- **ABOUT THIS TASK**: Go through the material line by line and copy each one with the word "signals".
---------------
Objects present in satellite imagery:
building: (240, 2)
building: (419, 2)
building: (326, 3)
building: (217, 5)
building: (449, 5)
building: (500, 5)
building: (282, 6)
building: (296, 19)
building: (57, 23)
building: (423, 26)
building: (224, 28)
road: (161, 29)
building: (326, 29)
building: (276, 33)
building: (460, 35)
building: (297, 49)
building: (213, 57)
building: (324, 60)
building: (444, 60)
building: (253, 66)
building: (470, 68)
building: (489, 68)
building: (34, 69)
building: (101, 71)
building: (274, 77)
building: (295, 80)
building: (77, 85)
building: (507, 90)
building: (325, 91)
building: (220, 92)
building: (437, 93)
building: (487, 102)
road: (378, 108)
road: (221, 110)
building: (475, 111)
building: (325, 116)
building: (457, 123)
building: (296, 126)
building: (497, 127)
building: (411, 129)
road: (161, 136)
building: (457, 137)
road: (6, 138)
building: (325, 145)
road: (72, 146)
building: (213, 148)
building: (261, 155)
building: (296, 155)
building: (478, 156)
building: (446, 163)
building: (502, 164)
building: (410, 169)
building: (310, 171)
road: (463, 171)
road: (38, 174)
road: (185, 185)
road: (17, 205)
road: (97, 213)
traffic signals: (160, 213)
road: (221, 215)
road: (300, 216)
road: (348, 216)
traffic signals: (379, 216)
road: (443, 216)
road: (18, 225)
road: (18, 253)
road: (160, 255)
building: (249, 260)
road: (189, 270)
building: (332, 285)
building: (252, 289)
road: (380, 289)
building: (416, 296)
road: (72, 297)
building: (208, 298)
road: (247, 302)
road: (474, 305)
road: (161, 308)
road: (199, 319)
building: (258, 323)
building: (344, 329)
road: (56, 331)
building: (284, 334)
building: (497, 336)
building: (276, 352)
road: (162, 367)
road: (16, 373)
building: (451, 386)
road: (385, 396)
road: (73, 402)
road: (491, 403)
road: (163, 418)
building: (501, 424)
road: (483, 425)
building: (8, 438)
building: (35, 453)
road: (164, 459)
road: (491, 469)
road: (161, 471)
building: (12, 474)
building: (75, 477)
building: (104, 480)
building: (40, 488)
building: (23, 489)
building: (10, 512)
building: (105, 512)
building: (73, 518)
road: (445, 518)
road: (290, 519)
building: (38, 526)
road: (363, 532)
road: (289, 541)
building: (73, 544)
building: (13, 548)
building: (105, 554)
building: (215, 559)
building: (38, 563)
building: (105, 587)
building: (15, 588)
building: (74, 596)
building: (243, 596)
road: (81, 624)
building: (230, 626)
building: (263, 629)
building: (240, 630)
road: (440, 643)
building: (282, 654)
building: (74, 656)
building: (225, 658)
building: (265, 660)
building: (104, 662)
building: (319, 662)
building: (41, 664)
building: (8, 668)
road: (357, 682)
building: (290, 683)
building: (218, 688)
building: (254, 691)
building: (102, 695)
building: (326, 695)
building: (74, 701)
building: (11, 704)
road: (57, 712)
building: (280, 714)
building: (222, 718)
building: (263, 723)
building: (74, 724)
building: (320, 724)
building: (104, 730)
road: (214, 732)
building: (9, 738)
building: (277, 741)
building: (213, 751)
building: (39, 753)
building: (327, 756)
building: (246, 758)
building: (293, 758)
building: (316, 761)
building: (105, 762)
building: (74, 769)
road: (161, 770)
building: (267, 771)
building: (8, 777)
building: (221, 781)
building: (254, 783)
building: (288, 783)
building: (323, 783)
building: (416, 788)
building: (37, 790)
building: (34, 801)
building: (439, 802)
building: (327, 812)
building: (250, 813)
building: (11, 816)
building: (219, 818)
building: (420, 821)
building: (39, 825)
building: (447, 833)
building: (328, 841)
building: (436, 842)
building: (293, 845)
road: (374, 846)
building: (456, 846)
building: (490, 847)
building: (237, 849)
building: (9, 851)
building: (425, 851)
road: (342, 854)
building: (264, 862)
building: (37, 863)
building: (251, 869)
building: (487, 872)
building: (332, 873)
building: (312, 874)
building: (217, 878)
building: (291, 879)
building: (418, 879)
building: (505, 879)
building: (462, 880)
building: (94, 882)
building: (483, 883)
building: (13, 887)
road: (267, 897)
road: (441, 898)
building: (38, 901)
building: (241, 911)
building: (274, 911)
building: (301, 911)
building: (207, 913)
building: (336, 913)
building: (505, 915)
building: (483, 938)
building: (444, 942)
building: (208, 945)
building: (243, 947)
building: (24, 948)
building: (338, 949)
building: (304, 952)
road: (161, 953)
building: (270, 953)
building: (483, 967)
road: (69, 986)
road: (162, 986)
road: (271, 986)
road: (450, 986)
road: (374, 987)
---------------
- **WRITTEN ANSWER**:
traffic signals: (160, 213)
traffic signals: (379, 216)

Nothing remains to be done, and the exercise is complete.